__Your instructions__
Would you print every entry below exactly as written, omitting the images?

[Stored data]
^^^^^^^^
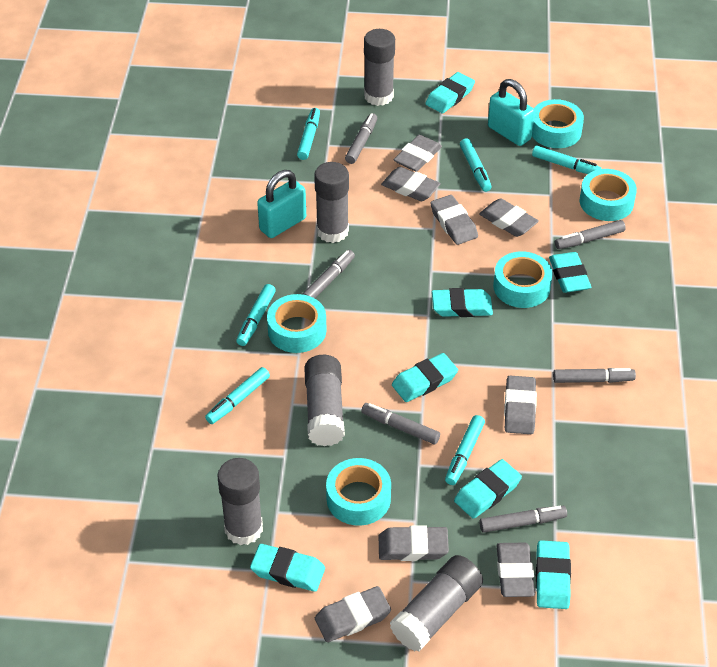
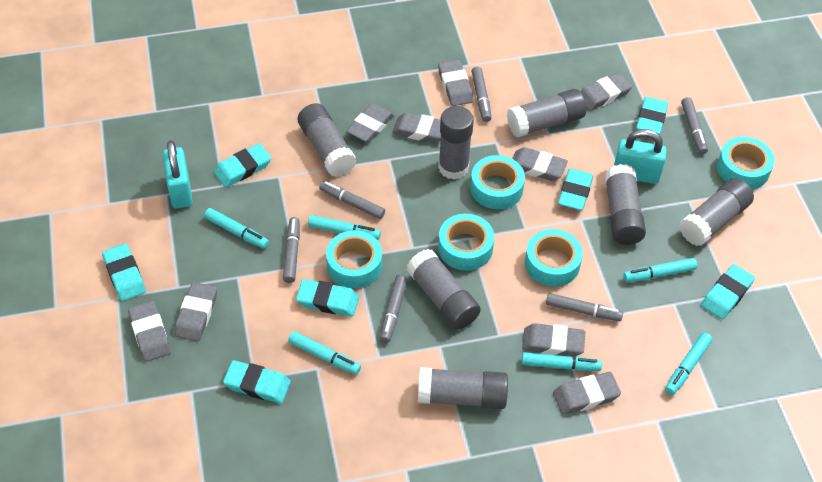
grey eraser: 8 -> 9
grey glue stick: 5 -> 7

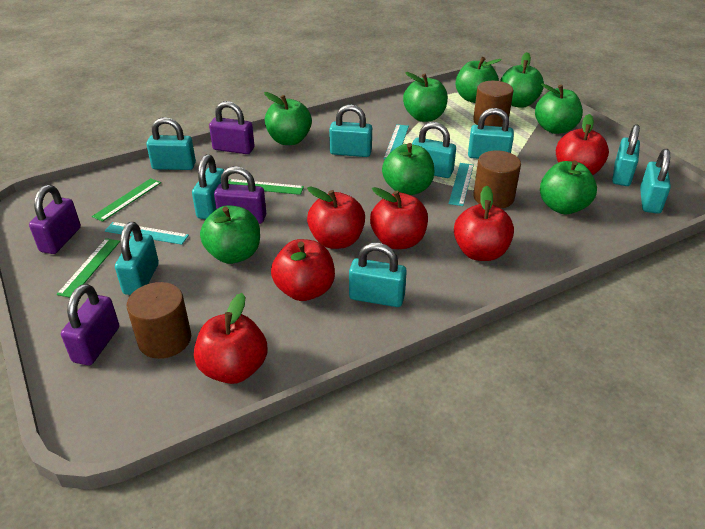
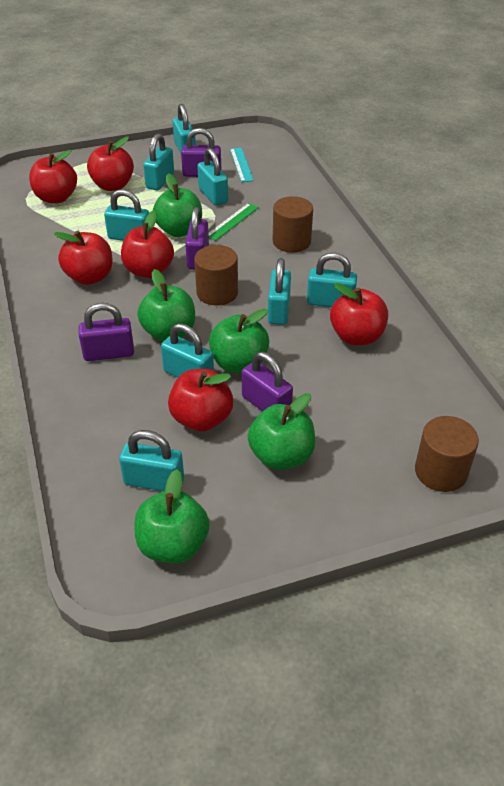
green apple: 8 -> 5
green ruler: 3 -> 1
turquoise padlock: 9 -> 8
turquoise ruler: 3 -> 1

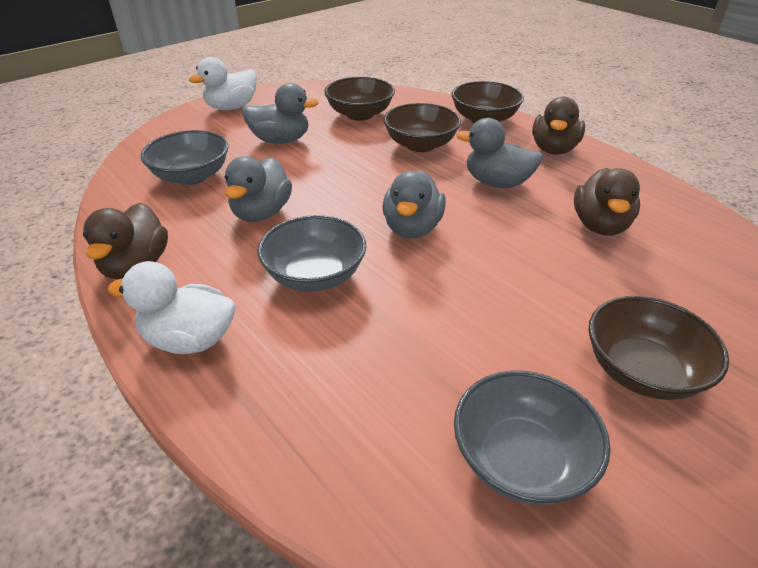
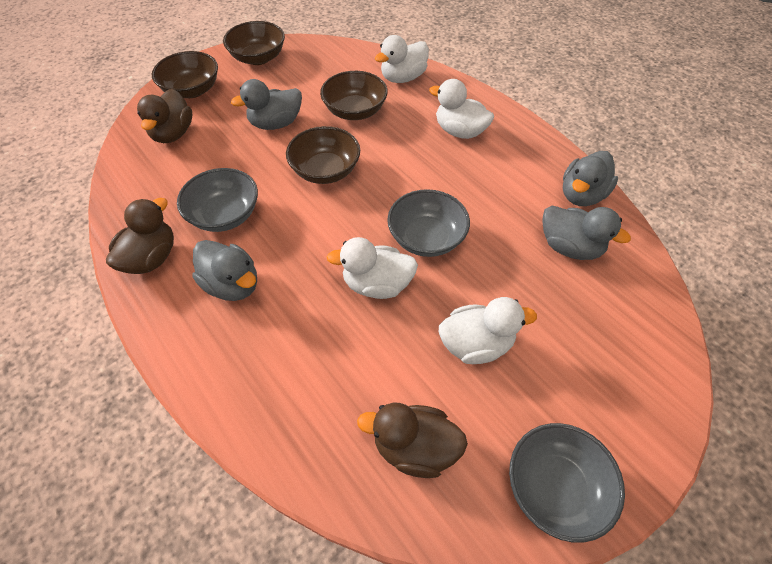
white duck: 2 -> 4

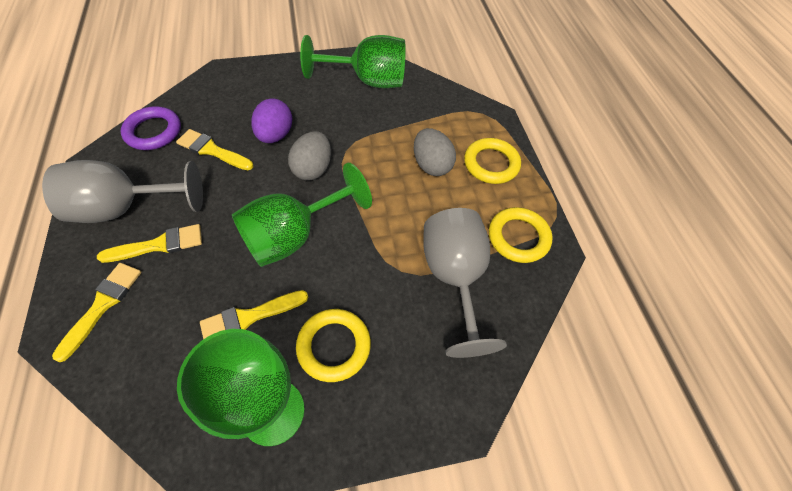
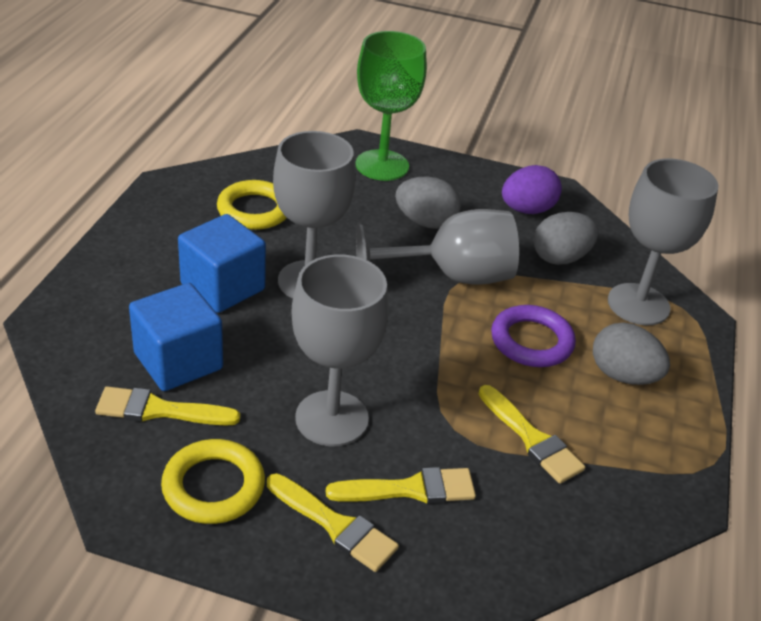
blue cube: 0 -> 2
green goblet: 3 -> 1
grey egg: 2 -> 3
grey goblet: 2 -> 4
yellow ring: 3 -> 2

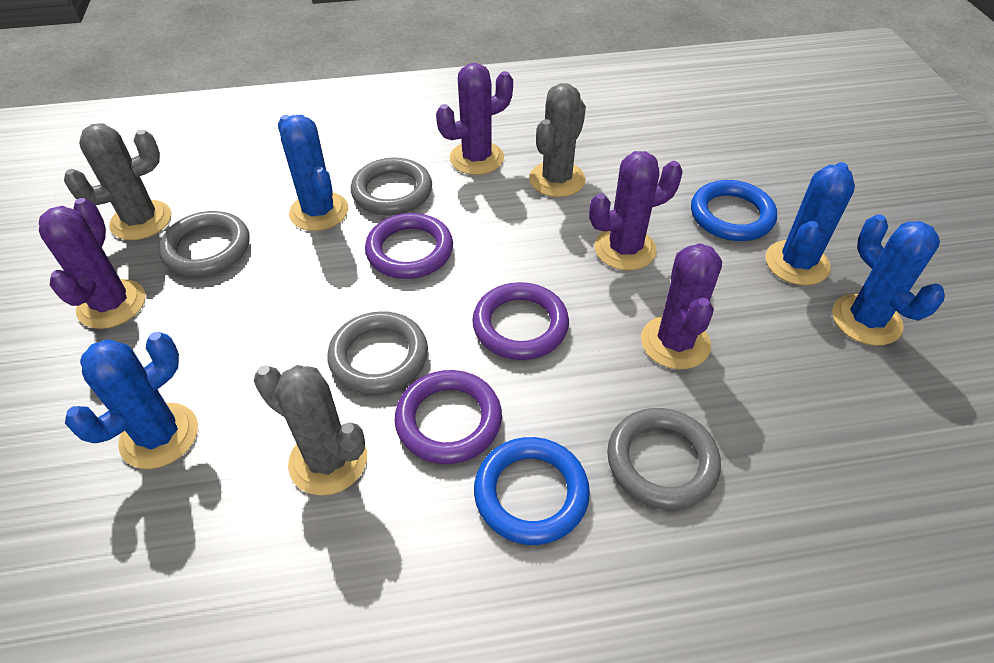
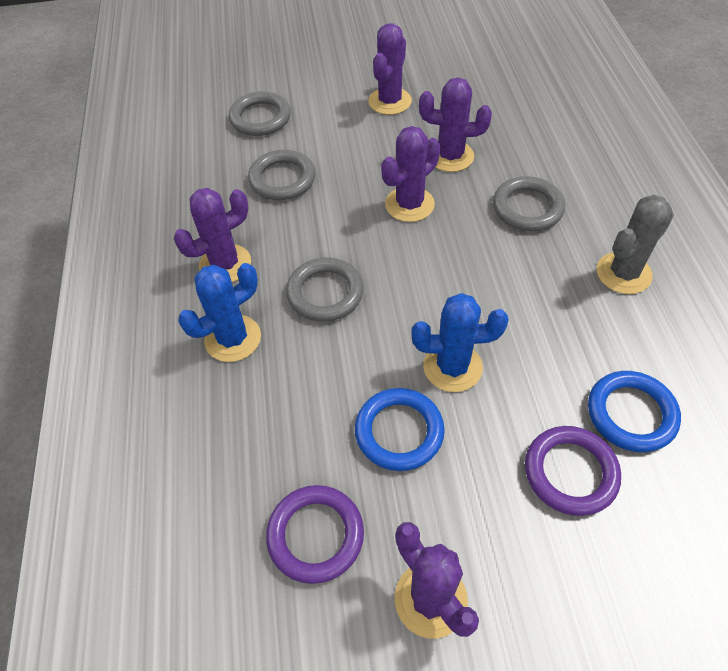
blue cactus: 4 -> 2
grey cactus: 3 -> 1
purple cactus: 4 -> 5
purple ring: 3 -> 2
^^^^^^^^
__Written solution__
grey eraser: 8 -> 9
grey glue stick: 5 -> 7

green apple: 8 -> 5
green ruler: 3 -> 1
turquoise padlock: 9 -> 8
turquoise ruler: 3 -> 1

white duck: 2 -> 4

blue cube: 0 -> 2
green goblet: 3 -> 1
grey egg: 2 -> 3
grey goblet: 2 -> 4
yellow ring: 3 -> 2

blue cactus: 4 -> 2
grey cactus: 3 -> 1
purple cactus: 4 -> 5
purple ring: 3 -> 2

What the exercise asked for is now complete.